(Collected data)
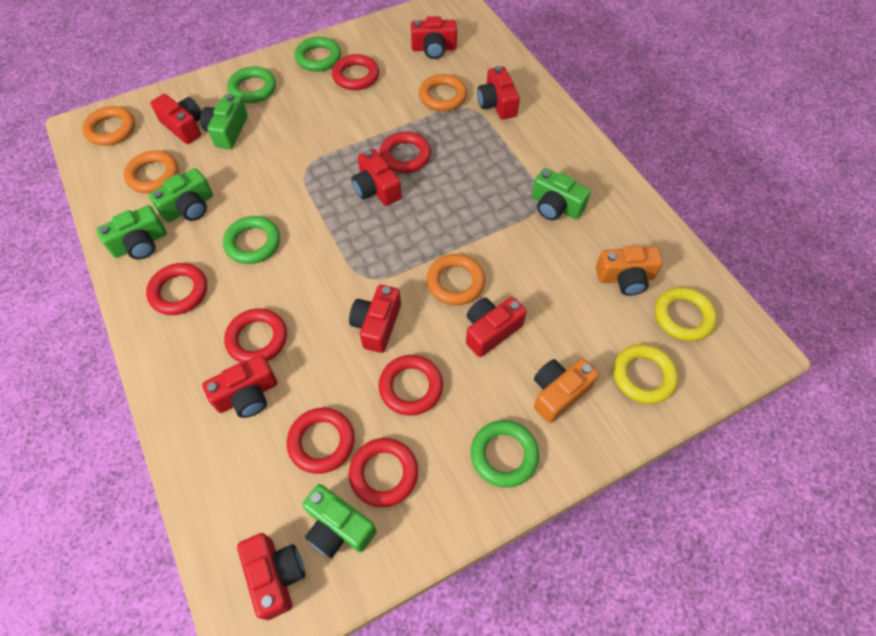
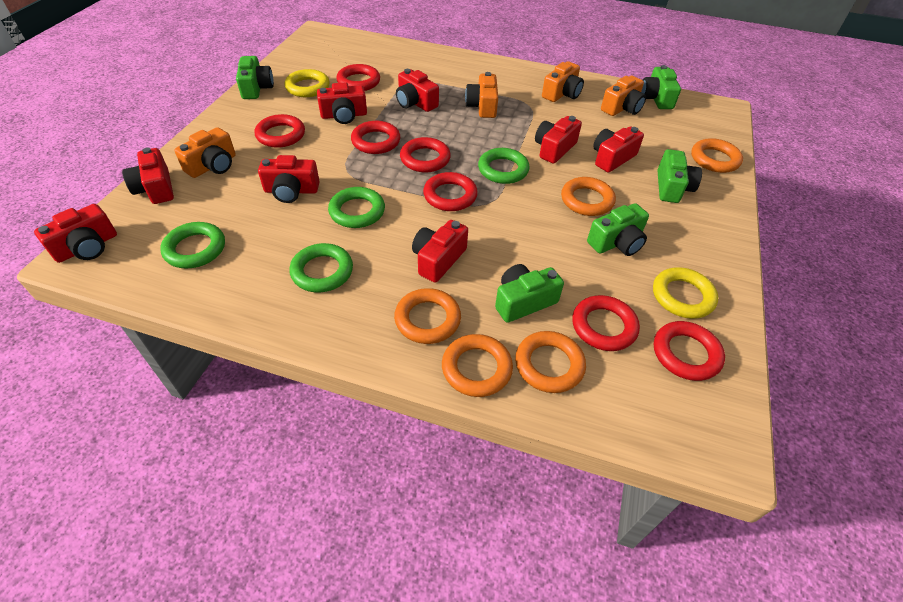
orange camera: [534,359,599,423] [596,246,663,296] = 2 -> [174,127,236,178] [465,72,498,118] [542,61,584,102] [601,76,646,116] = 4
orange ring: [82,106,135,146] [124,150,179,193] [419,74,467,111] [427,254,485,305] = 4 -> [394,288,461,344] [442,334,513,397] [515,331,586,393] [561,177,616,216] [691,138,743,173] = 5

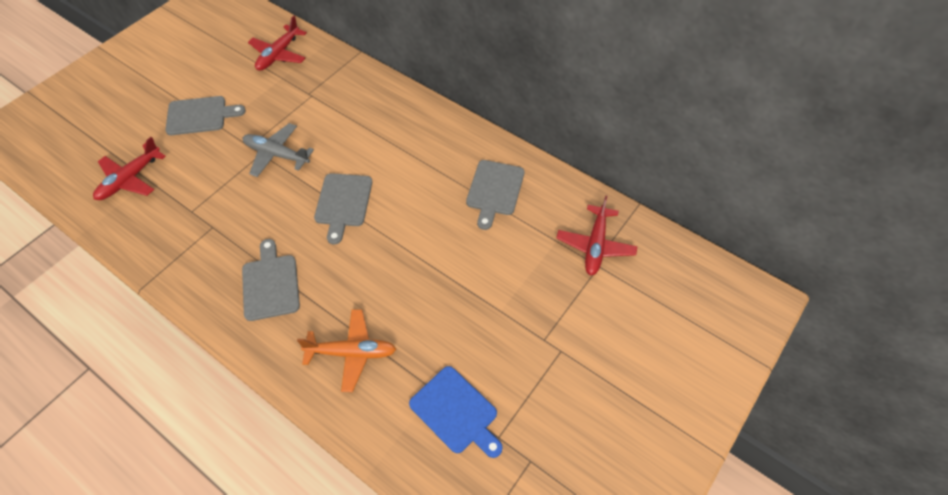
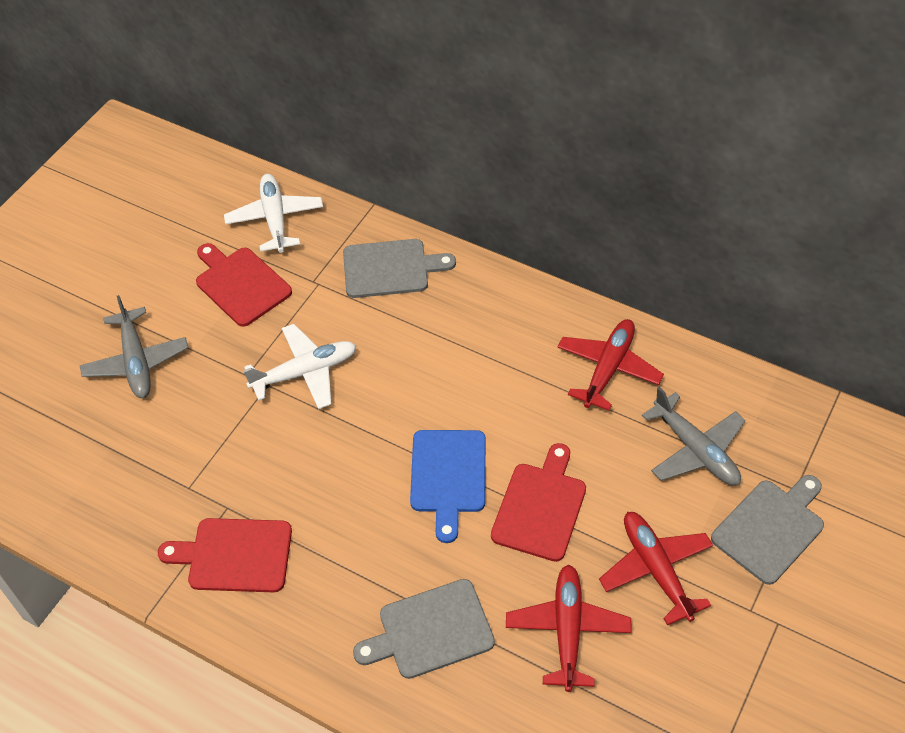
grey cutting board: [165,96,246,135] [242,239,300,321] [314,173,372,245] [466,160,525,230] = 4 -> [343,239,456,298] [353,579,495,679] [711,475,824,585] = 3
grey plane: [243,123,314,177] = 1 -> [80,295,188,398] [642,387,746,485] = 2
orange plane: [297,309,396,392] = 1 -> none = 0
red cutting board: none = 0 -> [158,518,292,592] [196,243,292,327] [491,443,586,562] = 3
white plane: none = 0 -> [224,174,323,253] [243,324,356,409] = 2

WHAT TO PRODUCE => Exclude all pictures and return precisely the lines from the one containing "orange ring: [82,106,135,146]" through the closing line of the data.

ANSWER FOR THIS EXERCISE =>
orange ring: [82,106,135,146] [124,150,179,193] [419,74,467,111] [427,254,485,305] = 4 -> [394,288,461,344] [442,334,513,397] [515,331,586,393] [561,177,616,216] [691,138,743,173] = 5

grey cutting board: [165,96,246,135] [242,239,300,321] [314,173,372,245] [466,160,525,230] = 4 -> [343,239,456,298] [353,579,495,679] [711,475,824,585] = 3
grey plane: [243,123,314,177] = 1 -> [80,295,188,398] [642,387,746,485] = 2
orange plane: [297,309,396,392] = 1 -> none = 0
red cutting board: none = 0 -> [158,518,292,592] [196,243,292,327] [491,443,586,562] = 3
white plane: none = 0 -> [224,174,323,253] [243,324,356,409] = 2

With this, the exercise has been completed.